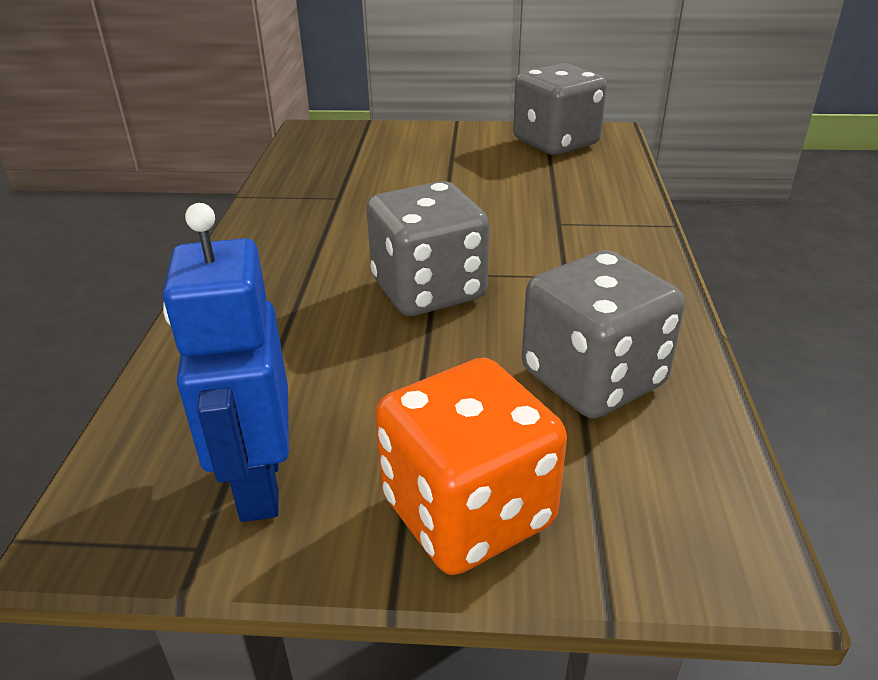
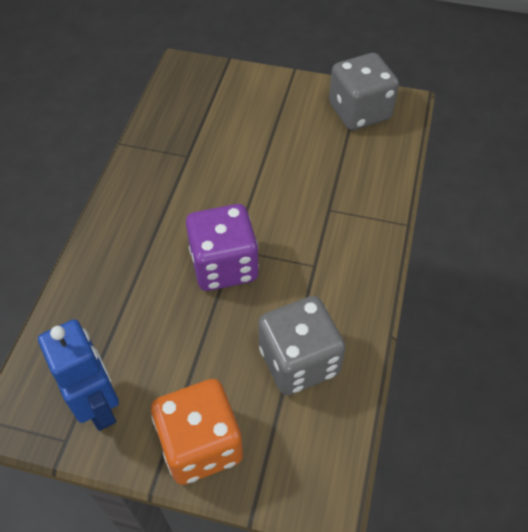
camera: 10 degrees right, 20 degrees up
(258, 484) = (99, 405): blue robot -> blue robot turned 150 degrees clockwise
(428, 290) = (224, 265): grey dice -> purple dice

* * *

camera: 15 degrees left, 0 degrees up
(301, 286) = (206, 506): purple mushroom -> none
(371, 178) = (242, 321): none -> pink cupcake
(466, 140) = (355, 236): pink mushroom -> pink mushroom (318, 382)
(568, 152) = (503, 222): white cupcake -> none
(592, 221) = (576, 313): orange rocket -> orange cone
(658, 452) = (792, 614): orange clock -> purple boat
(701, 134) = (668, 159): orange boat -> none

Task description: Each line above from the one with "camera: 10 degrees right, 20 degrees up" up to and including the one with "(428, 290) = (224, 265): grey" must be set down exactly, and no line outside that span may appear.

Worked solution:
camera: 10 degrees right, 20 degrees up
(258, 484) = (99, 405): blue robot -> blue robot turned 150 degrees clockwise
(428, 290) = (224, 265): grey dice -> purple dice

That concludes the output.